Modification records
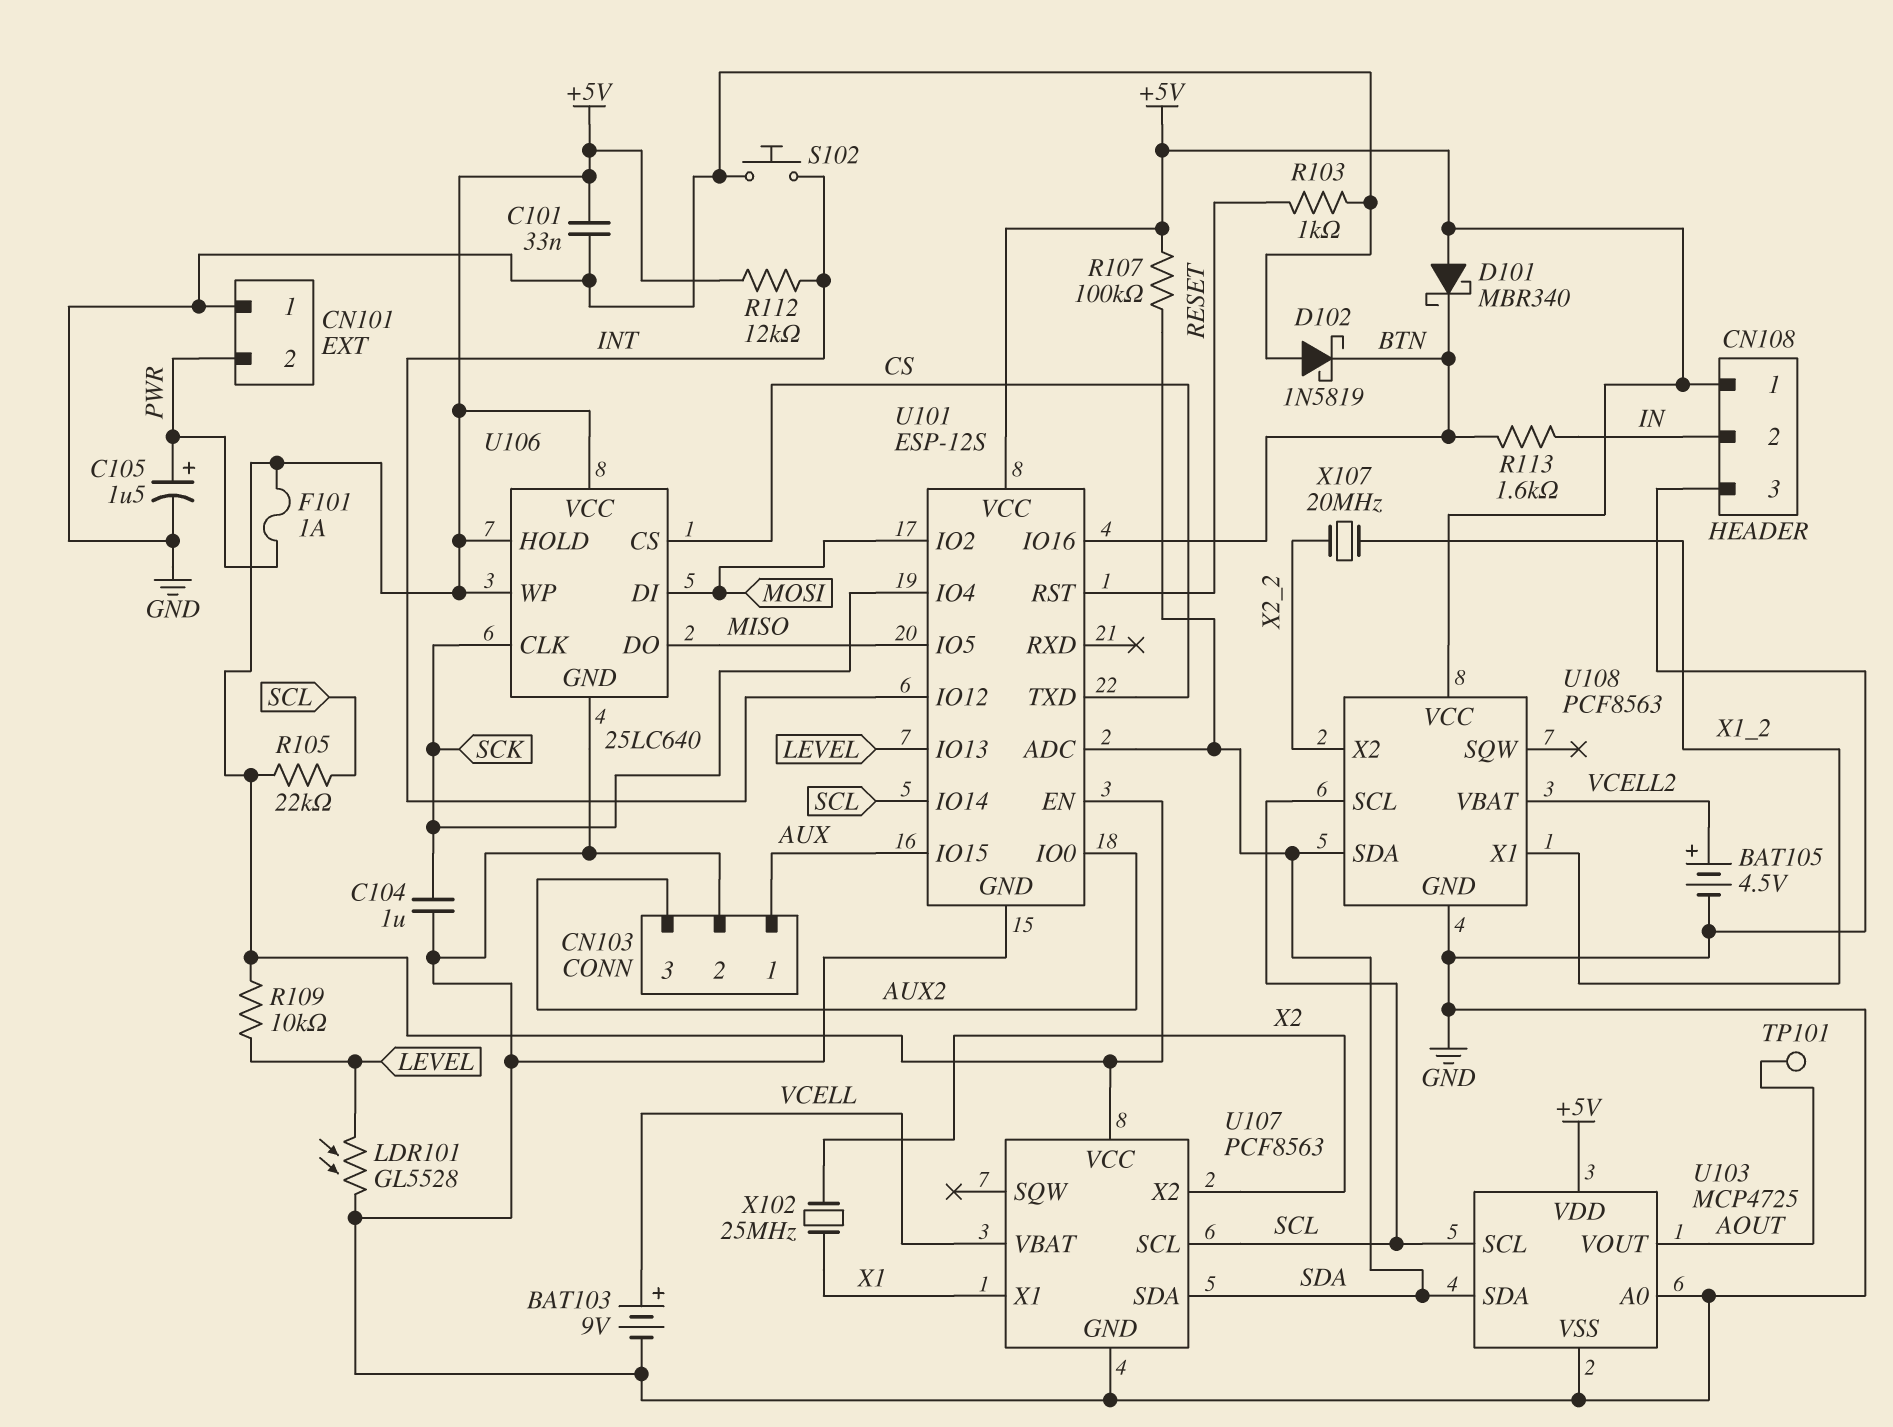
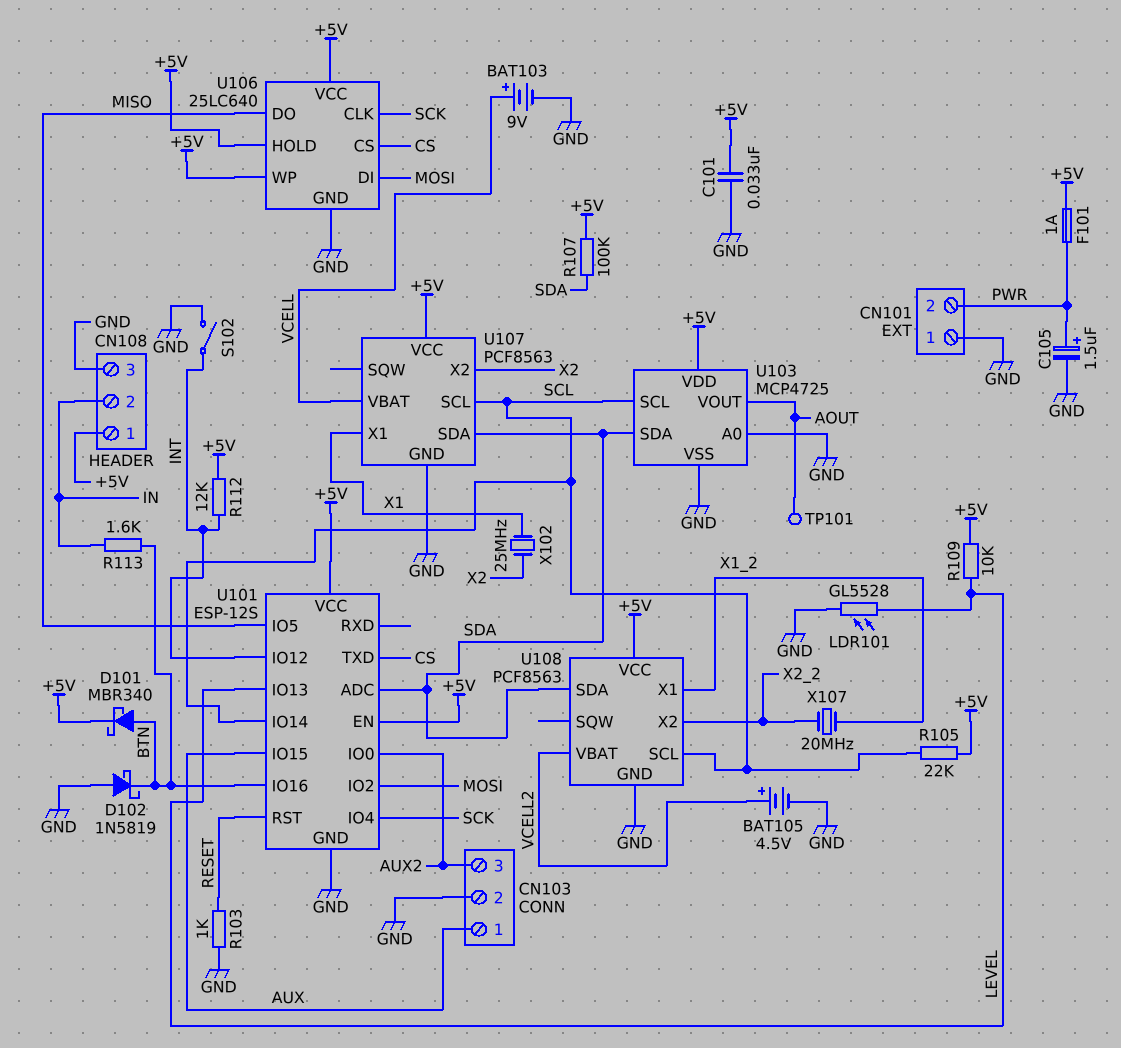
C104: 1uF (GND, SCK) -> none
D101: schottky MBR340 (A +5V, K BTN) -> schottky MBR340 (A BTN, K +5V)
S102: button (GND, INT) -> switch (GND, INT)

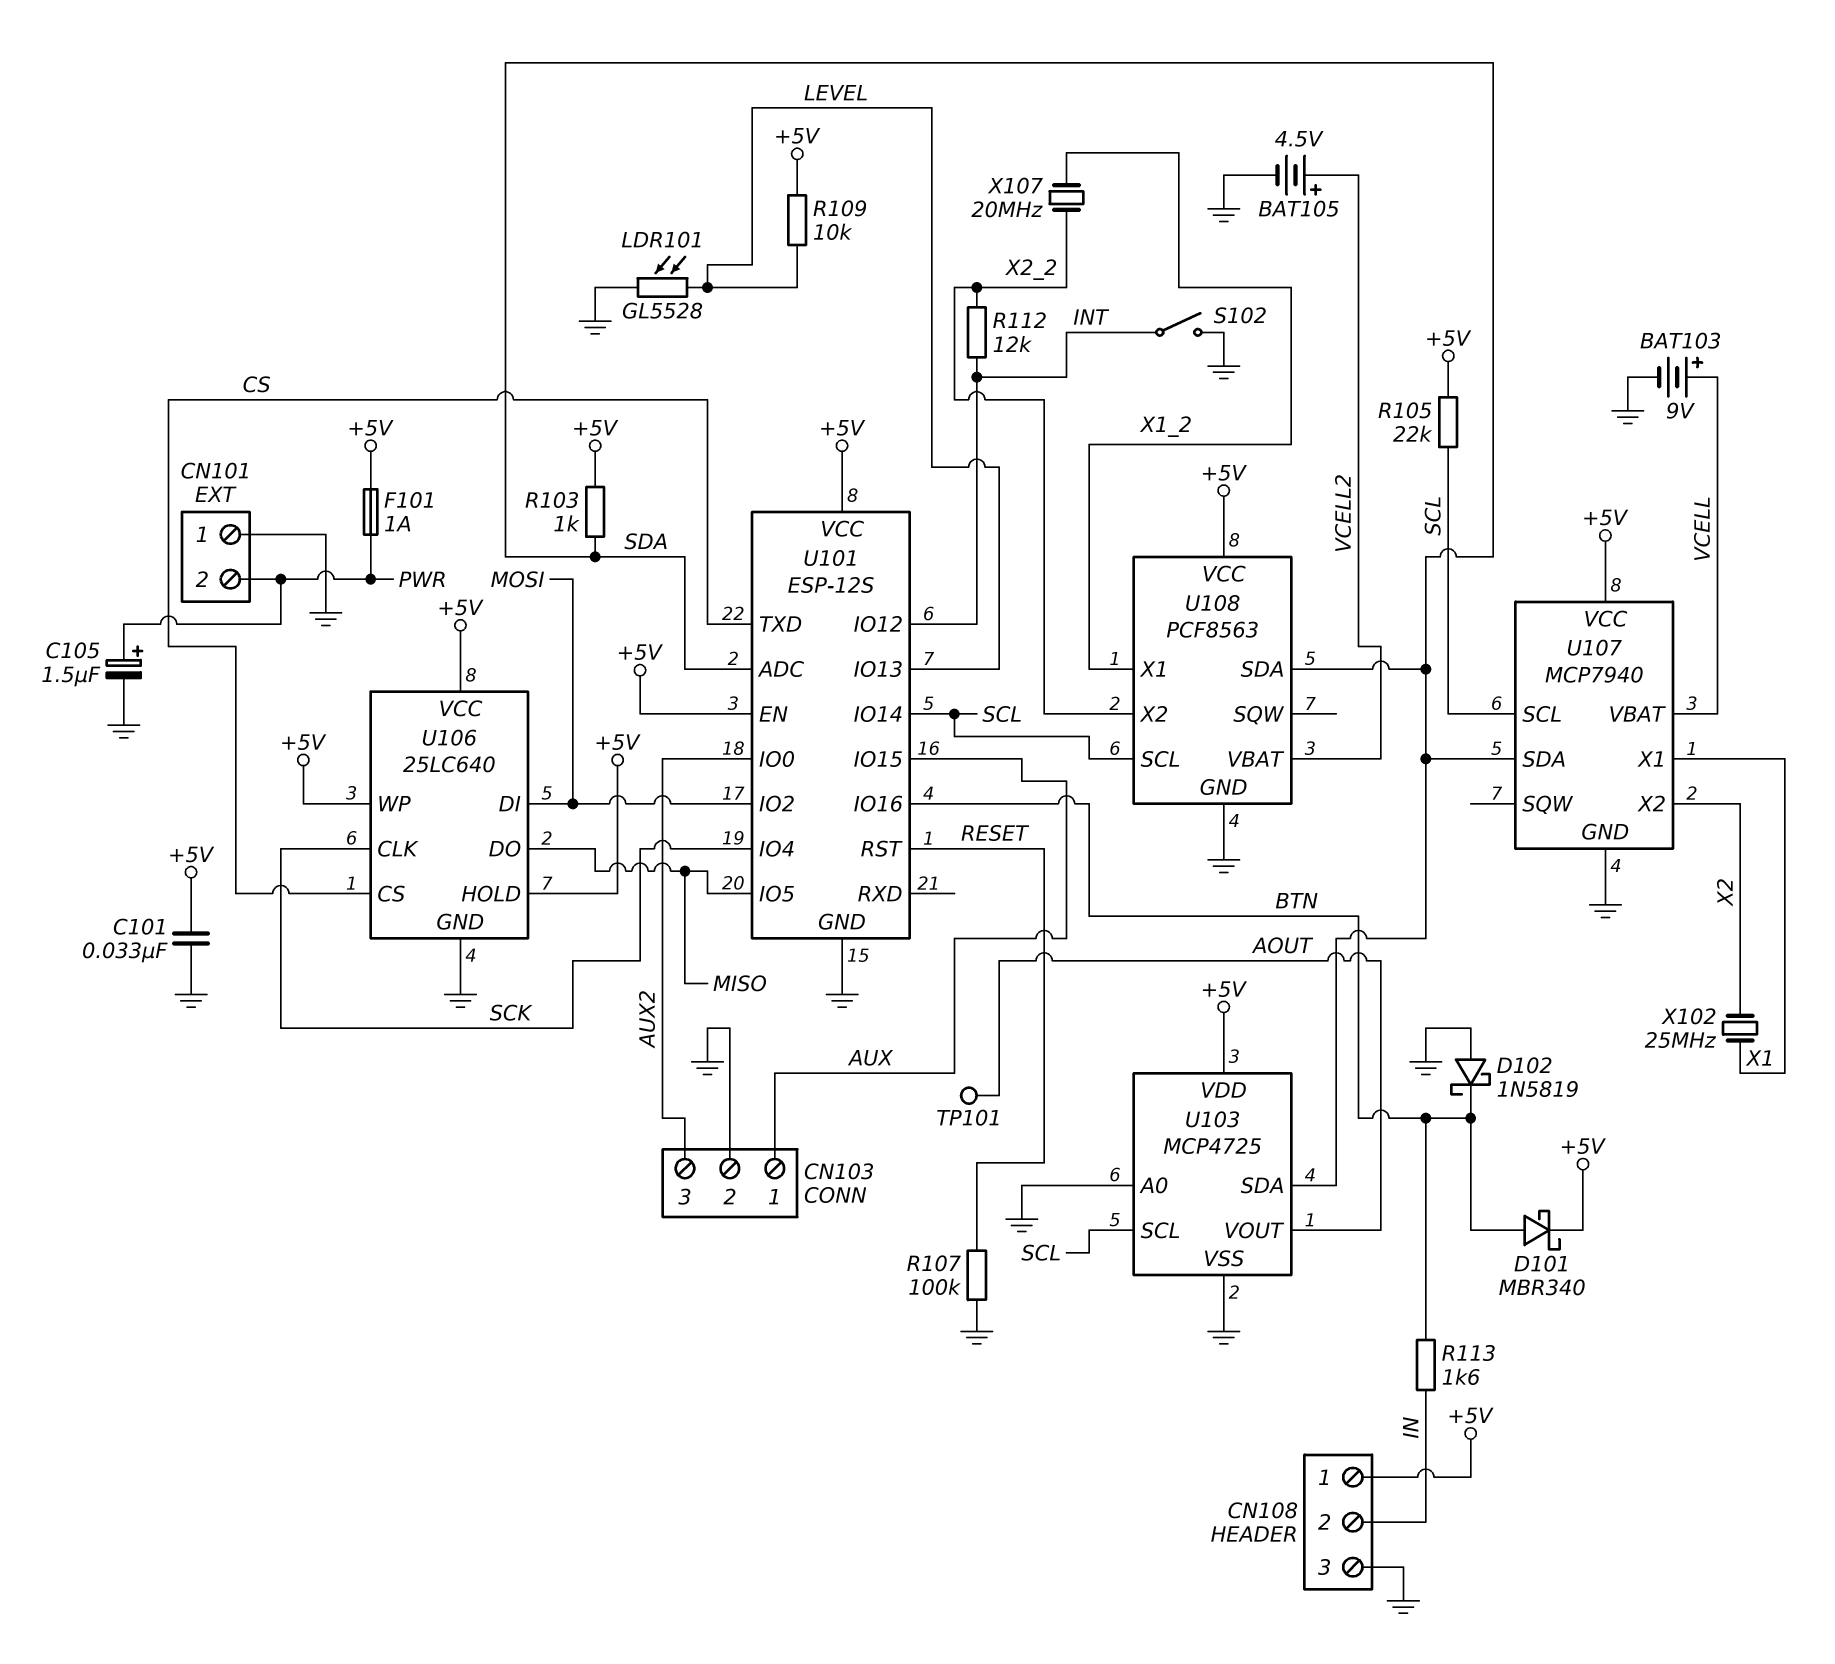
R103: 1k (GND, RESET) -> 1k (+5V, SDA)
R107: 100k (+5V, SDA) -> 100k (GND, RESET)
R112: 12k (+5V, INT) -> 12k (INT, X2_2)
U107: PCF8563 -> MCP7940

## The problem
The goal is an exact reprint of the entries, leaving out the pictures.

## Solution to this exercise
C104: 1uF (GND, SCK) -> none
D101: schottky MBR340 (A +5V, K BTN) -> schottky MBR340 (A BTN, K +5V)
S102: button (GND, INT) -> switch (GND, INT)

R103: 1k (GND, RESET) -> 1k (+5V, SDA)
R107: 100k (+5V, SDA) -> 100k (GND, RESET)
R112: 12k (+5V, INT) -> 12k (INT, X2_2)
U107: PCF8563 -> MCP7940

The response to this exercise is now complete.